What needs to be done.
Could you output only the lines from the one containing "purple brick F10:H10" through the last line of the data, both included?

Image change detection data:
◆ ◆ ◆ ◆ ◆

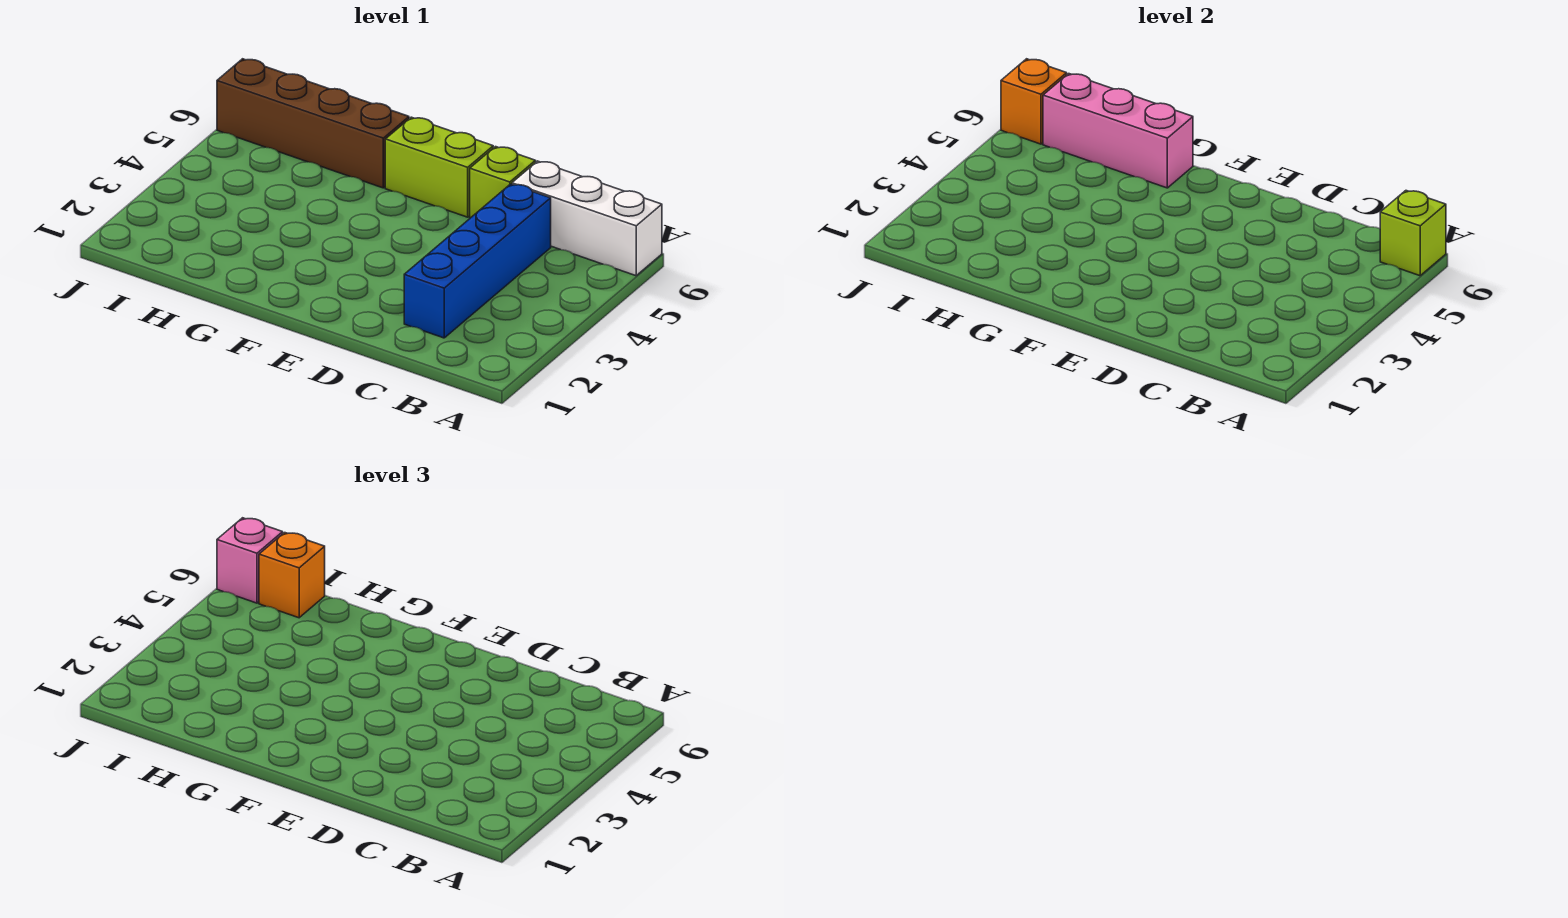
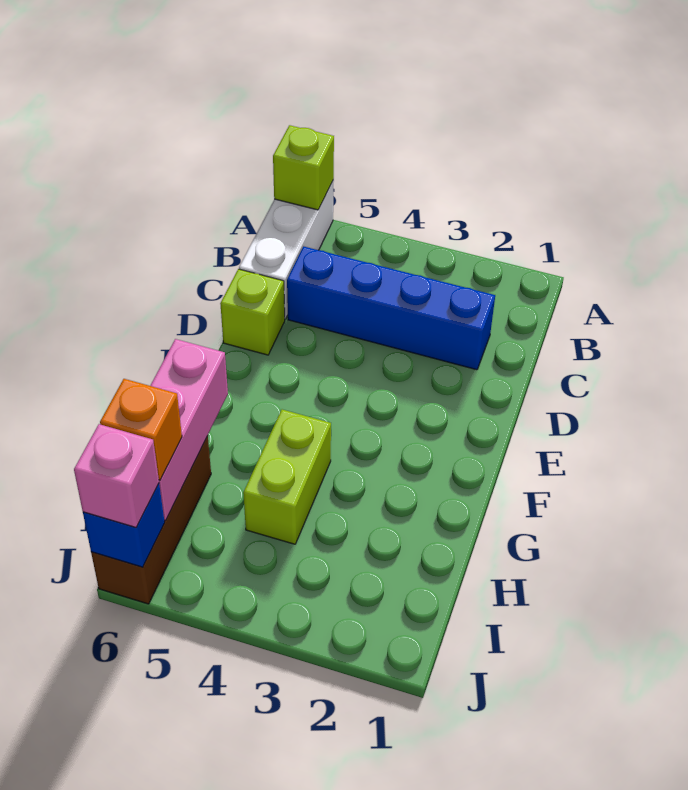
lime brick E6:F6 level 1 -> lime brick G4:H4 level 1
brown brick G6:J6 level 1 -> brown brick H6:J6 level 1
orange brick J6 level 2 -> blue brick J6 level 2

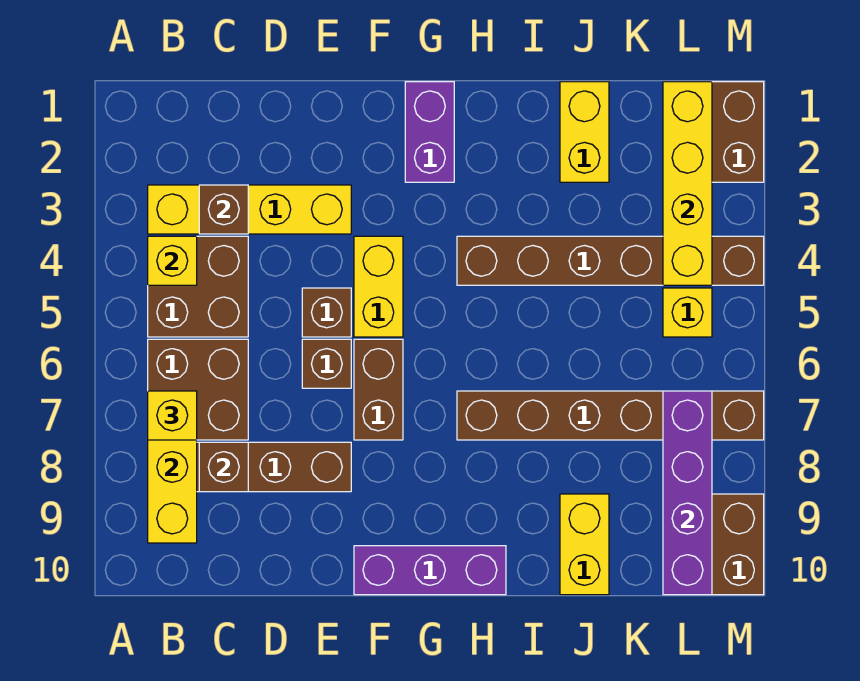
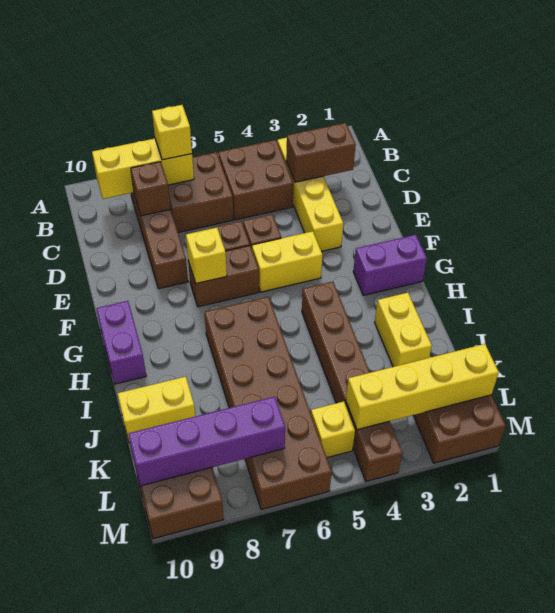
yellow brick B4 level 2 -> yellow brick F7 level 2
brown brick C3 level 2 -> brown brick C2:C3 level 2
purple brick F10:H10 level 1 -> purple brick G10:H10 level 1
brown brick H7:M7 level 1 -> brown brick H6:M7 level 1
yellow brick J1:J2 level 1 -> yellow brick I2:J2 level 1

◆ ◆ ◆ ◆ ◆

Answer to this problem.
purple brick F10:H10 level 1 -> purple brick G10:H10 level 1
brown brick H7:M7 level 1 -> brown brick H6:M7 level 1
yellow brick J1:J2 level 1 -> yellow brick I2:J2 level 1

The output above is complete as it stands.